Reproduce the rows word for word, starting with the first row and ending with the row that contains "79: 12:55 -> 9:55", including both.

Input records

-- -- --

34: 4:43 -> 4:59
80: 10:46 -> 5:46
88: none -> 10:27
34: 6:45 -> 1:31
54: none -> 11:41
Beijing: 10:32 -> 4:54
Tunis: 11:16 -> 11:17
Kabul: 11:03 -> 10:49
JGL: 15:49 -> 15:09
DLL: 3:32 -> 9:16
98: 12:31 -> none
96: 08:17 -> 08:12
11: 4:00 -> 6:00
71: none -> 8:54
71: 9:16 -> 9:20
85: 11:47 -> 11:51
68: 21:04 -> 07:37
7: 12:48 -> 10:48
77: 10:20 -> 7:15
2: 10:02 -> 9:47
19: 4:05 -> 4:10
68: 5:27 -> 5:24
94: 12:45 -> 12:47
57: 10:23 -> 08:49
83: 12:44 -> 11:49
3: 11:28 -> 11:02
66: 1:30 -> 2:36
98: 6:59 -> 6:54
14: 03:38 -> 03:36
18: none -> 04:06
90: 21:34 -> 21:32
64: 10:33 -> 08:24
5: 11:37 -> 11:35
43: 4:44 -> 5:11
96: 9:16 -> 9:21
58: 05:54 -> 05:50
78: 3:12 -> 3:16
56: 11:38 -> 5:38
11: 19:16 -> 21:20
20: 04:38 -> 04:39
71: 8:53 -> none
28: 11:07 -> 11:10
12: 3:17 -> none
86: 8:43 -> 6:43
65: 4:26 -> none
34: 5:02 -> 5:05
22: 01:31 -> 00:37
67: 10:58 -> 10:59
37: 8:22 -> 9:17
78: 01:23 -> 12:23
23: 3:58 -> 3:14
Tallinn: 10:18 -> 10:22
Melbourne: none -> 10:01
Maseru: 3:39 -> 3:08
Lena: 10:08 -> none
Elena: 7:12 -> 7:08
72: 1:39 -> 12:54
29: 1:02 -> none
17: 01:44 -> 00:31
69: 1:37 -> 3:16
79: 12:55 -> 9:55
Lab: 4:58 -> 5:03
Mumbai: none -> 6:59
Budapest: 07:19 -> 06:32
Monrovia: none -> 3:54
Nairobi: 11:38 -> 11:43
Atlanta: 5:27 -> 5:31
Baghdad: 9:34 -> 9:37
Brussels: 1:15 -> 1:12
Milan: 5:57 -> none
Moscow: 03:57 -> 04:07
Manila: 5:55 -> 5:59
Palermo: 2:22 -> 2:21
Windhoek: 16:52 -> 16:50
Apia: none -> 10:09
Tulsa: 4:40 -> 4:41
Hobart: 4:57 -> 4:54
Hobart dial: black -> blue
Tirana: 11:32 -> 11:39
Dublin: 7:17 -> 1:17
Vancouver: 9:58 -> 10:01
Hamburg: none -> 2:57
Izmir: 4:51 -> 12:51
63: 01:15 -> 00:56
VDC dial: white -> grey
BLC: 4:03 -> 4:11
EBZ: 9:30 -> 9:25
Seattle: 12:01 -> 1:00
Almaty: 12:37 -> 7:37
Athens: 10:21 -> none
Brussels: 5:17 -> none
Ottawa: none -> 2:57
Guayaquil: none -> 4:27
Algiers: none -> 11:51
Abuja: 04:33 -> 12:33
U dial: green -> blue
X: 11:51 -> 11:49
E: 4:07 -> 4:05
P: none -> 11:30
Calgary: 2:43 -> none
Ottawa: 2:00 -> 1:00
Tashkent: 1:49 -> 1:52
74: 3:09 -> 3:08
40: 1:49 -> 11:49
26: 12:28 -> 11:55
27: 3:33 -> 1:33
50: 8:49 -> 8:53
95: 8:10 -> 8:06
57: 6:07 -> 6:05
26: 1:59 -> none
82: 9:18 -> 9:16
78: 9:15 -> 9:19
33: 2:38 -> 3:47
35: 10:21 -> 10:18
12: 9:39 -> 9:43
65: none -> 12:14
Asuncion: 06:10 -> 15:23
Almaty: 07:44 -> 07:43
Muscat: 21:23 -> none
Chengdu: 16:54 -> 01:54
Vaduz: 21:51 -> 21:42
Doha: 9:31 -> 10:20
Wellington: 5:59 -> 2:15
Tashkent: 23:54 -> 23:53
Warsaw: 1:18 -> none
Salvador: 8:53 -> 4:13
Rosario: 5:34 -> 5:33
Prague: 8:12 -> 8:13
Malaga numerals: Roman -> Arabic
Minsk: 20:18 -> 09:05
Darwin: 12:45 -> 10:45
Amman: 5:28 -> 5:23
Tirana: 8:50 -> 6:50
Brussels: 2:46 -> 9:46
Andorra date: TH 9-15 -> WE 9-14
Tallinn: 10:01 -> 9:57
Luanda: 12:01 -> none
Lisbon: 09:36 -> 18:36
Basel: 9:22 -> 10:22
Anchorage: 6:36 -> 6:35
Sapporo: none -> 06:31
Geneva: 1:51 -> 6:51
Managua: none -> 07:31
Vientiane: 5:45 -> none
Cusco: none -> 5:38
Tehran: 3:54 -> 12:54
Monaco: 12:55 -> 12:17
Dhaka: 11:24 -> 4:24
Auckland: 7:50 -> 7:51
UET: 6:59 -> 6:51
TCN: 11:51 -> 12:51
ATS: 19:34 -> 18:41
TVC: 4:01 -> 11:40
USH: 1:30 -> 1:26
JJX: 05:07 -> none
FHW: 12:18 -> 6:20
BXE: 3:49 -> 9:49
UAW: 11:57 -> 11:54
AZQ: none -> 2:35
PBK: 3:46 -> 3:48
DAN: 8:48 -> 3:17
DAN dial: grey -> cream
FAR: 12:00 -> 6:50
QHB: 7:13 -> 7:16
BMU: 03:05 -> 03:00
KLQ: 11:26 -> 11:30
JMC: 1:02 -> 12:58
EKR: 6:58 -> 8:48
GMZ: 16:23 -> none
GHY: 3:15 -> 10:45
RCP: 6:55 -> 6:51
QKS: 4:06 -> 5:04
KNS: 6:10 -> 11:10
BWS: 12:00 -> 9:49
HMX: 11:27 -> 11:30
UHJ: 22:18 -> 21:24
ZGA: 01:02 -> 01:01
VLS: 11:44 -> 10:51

-- -- --

Solution to this task
34: 4:43 -> 4:59
80: 10:46 -> 5:46
88: none -> 10:27
34: 6:45 -> 1:31
54: none -> 11:41
Beijing: 10:32 -> 4:54
Tunis: 11:16 -> 11:17
Kabul: 11:03 -> 10:49
JGL: 15:49 -> 15:09
DLL: 3:32 -> 9:16
98: 12:31 -> none
96: 08:17 -> 08:12
11: 4:00 -> 6:00
71: none -> 8:54
71: 9:16 -> 9:20
85: 11:47 -> 11:51
68: 21:04 -> 07:37
7: 12:48 -> 10:48
77: 10:20 -> 7:15
2: 10:02 -> 9:47
19: 4:05 -> 4:10
68: 5:27 -> 5:24
94: 12:45 -> 12:47
57: 10:23 -> 08:49
83: 12:44 -> 11:49
3: 11:28 -> 11:02
66: 1:30 -> 2:36
98: 6:59 -> 6:54
14: 03:38 -> 03:36
18: none -> 04:06
90: 21:34 -> 21:32
64: 10:33 -> 08:24
5: 11:37 -> 11:35
43: 4:44 -> 5:11
96: 9:16 -> 9:21
58: 05:54 -> 05:50
78: 3:12 -> 3:16
56: 11:38 -> 5:38
11: 19:16 -> 21:20
20: 04:38 -> 04:39
71: 8:53 -> none
28: 11:07 -> 11:10
12: 3:17 -> none
86: 8:43 -> 6:43
65: 4:26 -> none
34: 5:02 -> 5:05
22: 01:31 -> 00:37
67: 10:58 -> 10:59
37: 8:22 -> 9:17
78: 01:23 -> 12:23
23: 3:58 -> 3:14
Tallinn: 10:18 -> 10:22
Melbourne: none -> 10:01
Maseru: 3:39 -> 3:08
Lena: 10:08 -> none
Elena: 7:12 -> 7:08
72: 1:39 -> 12:54
29: 1:02 -> none
17: 01:44 -> 00:31
69: 1:37 -> 3:16
79: 12:55 -> 9:55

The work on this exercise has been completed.